**Stated exercise:**
Starting with the first of the items below and ending with the line that contains "Michel Teló [121, 208]", write those lines out again, switching "Athlete" to "Competitor" and leaving everything else unchanged.

**Material for this task:**
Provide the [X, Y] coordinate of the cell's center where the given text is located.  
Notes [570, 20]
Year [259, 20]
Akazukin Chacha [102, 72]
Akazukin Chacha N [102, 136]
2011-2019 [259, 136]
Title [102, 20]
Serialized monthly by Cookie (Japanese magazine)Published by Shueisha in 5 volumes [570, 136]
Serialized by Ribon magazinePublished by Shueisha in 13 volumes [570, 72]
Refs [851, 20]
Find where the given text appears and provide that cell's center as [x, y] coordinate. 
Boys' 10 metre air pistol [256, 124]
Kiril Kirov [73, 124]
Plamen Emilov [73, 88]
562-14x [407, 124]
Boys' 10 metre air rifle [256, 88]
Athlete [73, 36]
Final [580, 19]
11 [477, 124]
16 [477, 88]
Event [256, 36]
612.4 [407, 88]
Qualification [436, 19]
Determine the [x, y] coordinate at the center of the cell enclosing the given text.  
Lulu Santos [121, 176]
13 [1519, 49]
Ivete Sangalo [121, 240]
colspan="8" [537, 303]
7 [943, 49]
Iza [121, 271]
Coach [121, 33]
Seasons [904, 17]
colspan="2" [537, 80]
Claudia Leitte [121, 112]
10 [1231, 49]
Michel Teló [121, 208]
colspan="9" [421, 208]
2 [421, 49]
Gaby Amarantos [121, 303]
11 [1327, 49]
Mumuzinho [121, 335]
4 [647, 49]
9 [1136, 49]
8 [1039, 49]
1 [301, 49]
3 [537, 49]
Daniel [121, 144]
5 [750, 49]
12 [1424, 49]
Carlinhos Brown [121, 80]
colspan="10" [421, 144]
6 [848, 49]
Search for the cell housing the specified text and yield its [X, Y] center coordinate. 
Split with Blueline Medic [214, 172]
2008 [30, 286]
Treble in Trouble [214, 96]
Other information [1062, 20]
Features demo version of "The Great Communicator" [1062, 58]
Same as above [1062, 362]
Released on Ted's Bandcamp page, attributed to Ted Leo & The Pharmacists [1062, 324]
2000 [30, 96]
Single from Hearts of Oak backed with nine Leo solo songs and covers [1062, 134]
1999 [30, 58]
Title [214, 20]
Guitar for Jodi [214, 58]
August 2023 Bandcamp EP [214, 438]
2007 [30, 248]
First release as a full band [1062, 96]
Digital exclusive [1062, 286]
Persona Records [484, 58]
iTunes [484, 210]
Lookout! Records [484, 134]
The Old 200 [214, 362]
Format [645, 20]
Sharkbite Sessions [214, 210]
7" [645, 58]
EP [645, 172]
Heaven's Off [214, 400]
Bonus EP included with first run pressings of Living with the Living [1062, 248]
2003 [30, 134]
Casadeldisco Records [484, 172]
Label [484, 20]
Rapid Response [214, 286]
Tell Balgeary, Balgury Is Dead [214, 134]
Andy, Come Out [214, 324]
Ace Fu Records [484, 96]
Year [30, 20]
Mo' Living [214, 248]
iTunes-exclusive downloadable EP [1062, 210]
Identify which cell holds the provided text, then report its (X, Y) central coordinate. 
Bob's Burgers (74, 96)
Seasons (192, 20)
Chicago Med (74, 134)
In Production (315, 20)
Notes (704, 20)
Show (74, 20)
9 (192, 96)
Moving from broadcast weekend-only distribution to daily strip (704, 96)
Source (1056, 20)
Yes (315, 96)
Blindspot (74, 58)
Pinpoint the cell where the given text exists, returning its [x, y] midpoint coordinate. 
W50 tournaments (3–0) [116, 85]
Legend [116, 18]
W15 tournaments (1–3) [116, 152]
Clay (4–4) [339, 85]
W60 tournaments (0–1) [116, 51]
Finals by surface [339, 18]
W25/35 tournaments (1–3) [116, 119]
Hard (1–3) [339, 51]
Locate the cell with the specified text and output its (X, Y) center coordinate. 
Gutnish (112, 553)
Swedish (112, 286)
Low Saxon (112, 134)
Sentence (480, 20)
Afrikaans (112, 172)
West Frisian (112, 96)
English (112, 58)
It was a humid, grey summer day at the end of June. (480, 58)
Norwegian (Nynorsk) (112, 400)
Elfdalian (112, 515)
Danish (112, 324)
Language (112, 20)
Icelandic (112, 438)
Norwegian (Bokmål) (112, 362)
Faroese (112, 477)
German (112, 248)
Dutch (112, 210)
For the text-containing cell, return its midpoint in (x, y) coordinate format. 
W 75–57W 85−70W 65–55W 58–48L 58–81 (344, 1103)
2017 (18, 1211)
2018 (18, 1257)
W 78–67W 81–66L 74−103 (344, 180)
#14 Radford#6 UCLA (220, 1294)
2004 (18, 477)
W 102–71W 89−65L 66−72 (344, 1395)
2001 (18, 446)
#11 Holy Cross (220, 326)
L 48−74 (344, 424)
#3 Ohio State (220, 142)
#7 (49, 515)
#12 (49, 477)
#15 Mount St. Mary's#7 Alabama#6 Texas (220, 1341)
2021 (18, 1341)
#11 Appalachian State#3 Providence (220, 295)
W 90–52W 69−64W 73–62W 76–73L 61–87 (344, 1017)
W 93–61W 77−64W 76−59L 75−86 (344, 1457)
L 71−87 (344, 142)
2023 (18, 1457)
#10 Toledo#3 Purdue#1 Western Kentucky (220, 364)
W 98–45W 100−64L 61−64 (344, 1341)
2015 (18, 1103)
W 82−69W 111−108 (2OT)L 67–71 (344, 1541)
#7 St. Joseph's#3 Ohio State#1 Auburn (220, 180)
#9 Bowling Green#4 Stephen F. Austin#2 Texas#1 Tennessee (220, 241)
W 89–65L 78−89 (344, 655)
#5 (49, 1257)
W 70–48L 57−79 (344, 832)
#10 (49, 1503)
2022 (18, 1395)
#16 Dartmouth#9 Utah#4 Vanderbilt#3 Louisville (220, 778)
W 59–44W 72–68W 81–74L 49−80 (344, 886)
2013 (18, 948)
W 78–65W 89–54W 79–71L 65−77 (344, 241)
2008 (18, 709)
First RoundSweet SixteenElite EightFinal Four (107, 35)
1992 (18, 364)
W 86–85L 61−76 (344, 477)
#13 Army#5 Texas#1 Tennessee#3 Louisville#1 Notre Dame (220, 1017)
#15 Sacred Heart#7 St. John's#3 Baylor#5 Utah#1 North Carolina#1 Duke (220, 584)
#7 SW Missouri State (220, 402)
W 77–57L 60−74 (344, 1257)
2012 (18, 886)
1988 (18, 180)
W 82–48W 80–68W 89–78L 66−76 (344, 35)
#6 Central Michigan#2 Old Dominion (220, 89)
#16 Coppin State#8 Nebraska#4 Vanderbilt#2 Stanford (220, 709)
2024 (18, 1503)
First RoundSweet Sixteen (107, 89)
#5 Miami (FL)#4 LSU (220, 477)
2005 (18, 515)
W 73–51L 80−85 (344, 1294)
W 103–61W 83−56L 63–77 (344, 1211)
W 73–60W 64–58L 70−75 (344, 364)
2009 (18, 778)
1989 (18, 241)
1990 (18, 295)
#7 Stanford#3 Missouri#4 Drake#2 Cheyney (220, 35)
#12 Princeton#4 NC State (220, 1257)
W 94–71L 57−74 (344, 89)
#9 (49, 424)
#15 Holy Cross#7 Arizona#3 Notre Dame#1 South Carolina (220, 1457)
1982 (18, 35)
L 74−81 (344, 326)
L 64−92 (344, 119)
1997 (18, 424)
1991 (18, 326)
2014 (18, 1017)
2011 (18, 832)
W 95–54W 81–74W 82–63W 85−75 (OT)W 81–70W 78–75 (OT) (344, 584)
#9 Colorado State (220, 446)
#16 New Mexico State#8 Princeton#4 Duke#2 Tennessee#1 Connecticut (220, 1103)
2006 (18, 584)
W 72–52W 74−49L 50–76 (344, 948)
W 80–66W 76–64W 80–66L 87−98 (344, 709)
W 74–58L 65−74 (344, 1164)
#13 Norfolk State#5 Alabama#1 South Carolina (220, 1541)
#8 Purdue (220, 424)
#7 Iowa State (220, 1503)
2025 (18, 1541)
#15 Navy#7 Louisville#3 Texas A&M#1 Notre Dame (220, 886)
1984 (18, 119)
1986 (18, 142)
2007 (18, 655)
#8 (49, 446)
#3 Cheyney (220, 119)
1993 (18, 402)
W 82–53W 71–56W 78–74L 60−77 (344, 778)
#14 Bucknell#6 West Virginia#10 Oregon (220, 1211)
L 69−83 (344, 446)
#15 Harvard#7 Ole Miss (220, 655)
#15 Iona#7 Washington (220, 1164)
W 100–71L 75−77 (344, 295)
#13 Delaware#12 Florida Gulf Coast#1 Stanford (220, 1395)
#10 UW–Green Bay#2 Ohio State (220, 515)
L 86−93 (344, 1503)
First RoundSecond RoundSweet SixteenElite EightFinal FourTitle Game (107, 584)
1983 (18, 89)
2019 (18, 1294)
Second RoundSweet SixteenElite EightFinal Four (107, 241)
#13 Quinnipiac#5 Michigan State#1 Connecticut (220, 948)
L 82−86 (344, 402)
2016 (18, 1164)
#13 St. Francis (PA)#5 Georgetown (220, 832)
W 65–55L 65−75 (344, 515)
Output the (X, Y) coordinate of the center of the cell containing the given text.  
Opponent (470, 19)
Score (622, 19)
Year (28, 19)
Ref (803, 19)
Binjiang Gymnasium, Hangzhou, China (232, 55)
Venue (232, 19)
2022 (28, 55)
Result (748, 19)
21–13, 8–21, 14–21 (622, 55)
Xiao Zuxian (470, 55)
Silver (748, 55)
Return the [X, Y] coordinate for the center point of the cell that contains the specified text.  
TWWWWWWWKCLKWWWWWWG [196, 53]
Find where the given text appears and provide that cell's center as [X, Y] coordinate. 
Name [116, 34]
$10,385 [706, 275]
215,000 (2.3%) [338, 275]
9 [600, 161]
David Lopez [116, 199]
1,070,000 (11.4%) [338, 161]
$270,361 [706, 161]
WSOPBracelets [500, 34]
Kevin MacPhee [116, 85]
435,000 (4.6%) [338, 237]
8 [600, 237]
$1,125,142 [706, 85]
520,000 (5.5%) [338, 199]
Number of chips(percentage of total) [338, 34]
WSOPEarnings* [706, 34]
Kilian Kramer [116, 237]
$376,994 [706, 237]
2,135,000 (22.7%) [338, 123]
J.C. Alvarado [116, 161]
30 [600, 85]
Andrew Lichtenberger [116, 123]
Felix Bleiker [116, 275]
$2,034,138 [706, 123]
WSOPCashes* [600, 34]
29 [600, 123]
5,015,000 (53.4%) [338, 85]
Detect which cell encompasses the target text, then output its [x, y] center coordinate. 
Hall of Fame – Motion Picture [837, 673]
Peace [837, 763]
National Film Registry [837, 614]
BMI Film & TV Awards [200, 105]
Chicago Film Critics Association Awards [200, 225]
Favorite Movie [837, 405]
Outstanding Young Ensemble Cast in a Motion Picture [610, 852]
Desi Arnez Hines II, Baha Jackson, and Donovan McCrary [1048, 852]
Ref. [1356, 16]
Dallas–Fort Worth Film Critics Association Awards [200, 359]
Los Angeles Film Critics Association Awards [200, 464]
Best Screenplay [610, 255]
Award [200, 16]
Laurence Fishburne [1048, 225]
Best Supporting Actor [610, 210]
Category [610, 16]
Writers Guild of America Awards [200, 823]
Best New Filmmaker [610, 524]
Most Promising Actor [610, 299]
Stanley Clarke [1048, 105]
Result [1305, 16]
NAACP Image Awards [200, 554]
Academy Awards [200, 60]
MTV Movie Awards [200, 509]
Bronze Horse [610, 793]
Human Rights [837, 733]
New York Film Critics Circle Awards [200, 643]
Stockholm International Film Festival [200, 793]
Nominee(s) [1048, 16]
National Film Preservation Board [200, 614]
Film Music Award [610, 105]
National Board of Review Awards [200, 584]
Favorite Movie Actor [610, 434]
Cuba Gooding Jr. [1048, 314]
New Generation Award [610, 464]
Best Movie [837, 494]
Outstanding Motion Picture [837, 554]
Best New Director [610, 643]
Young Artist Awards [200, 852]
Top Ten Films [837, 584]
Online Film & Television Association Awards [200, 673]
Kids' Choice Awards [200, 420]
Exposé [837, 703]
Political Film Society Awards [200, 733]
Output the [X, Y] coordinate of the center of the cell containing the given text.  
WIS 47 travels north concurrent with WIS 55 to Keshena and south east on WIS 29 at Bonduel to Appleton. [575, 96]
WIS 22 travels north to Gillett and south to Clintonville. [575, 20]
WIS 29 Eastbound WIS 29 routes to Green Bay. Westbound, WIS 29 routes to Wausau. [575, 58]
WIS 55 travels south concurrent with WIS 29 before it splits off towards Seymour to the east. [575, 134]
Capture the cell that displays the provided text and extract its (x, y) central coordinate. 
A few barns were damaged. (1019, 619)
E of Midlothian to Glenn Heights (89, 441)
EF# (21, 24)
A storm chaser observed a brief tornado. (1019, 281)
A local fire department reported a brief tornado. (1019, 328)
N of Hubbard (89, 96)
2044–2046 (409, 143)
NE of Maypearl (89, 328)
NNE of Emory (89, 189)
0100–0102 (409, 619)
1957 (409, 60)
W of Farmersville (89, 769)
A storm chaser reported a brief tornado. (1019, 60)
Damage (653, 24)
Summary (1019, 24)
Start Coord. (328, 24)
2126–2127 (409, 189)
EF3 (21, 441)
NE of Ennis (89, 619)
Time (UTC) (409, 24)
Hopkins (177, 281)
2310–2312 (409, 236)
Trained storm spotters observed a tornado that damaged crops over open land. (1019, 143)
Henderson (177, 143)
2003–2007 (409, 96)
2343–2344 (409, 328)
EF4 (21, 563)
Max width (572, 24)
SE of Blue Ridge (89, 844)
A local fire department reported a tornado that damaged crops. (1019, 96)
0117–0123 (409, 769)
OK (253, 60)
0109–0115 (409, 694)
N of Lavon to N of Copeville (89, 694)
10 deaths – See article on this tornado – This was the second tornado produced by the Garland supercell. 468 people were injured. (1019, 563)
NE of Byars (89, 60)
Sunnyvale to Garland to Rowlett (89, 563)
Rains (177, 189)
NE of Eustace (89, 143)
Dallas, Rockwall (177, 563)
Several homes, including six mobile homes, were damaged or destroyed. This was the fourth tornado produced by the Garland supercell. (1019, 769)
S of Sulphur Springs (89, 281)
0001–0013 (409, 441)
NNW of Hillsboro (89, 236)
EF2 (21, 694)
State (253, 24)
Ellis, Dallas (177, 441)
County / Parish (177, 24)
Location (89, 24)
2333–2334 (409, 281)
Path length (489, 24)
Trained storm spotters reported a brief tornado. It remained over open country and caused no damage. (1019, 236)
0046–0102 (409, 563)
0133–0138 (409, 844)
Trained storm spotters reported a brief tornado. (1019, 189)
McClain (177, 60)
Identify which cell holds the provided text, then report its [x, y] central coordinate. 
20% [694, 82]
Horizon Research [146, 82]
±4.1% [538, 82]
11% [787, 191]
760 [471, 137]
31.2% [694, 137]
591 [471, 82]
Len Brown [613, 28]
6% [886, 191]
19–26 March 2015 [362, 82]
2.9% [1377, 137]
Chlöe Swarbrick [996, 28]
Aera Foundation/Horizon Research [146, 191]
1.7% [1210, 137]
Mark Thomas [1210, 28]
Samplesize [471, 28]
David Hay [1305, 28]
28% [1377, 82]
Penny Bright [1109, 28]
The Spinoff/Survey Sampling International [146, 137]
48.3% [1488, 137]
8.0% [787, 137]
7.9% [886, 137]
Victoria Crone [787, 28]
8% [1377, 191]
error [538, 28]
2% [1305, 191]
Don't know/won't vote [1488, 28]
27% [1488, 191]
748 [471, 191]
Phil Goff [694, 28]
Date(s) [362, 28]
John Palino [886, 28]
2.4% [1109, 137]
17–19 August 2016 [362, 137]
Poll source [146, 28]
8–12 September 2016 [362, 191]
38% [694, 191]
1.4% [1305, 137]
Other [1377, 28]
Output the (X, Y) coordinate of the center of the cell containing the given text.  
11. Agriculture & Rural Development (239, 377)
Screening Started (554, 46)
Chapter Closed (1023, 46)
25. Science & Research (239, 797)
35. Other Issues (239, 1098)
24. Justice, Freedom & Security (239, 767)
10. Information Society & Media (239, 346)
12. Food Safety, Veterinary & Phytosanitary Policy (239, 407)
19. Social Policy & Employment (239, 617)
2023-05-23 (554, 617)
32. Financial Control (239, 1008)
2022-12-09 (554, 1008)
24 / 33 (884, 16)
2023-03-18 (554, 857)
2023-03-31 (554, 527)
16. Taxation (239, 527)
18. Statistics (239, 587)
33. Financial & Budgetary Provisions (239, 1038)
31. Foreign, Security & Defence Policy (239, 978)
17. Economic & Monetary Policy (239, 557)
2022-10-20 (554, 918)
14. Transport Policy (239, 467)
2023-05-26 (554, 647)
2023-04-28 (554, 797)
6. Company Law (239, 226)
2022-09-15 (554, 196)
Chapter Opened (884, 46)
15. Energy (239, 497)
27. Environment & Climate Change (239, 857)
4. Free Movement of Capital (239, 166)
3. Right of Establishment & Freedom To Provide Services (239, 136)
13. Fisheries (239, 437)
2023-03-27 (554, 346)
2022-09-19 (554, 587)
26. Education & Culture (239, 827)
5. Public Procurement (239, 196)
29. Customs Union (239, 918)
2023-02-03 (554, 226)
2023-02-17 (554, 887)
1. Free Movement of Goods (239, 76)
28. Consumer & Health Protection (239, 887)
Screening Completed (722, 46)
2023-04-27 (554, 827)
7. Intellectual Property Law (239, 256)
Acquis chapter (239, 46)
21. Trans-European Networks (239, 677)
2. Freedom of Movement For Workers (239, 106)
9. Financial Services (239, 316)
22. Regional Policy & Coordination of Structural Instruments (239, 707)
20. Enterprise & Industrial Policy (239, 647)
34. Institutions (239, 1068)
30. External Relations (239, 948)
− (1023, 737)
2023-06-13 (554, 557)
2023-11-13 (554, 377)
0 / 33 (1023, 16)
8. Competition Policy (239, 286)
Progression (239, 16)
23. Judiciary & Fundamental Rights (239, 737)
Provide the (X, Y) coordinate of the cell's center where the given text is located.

**Answer in full:**
Provide the [X, Y] coordinate of the cell's center where the given text is located.  
Notes [570, 20]
Year [259, 20]
Akazukin Chacha [102, 72]
Akazukin Chacha N [102, 136]
2011-2019 [259, 136]
Title [102, 20]
Serialized monthly by Cookie (Japanese magazine)Published by Shueisha in 5 volumes [570, 136]
Serialized by Ribon magazinePublished by Shueisha in 13 volumes [570, 72]
Refs [851, 20]
Find where the given text appears and provide that cell's center as [x, y] coordinate. 
Boys' 10 metre air pistol [256, 124]
Kiril Kirov [73, 124]
Plamen Emilov [73, 88]
562-14x [407, 124]
Boys' 10 metre air rifle [256, 88]
Competitor [73, 36]
Final [580, 19]
11 [477, 124]
16 [477, 88]
Event [256, 36]
612.4 [407, 88]
Qualification [436, 19]
Determine the [x, y] coordinate at the center of the cell enclosing the given text.  
Lulu Santos [121, 176]
13 [1519, 49]
Ivete Sangalo [121, 240]
colspan="8" [537, 303]
7 [943, 49]
Iza [121, 271]
Coach [121, 33]
Seasons [904, 17]
colspan="2" [537, 80]
Claudia Leitte [121, 112]
10 [1231, 49]
Michel Teló [121, 208]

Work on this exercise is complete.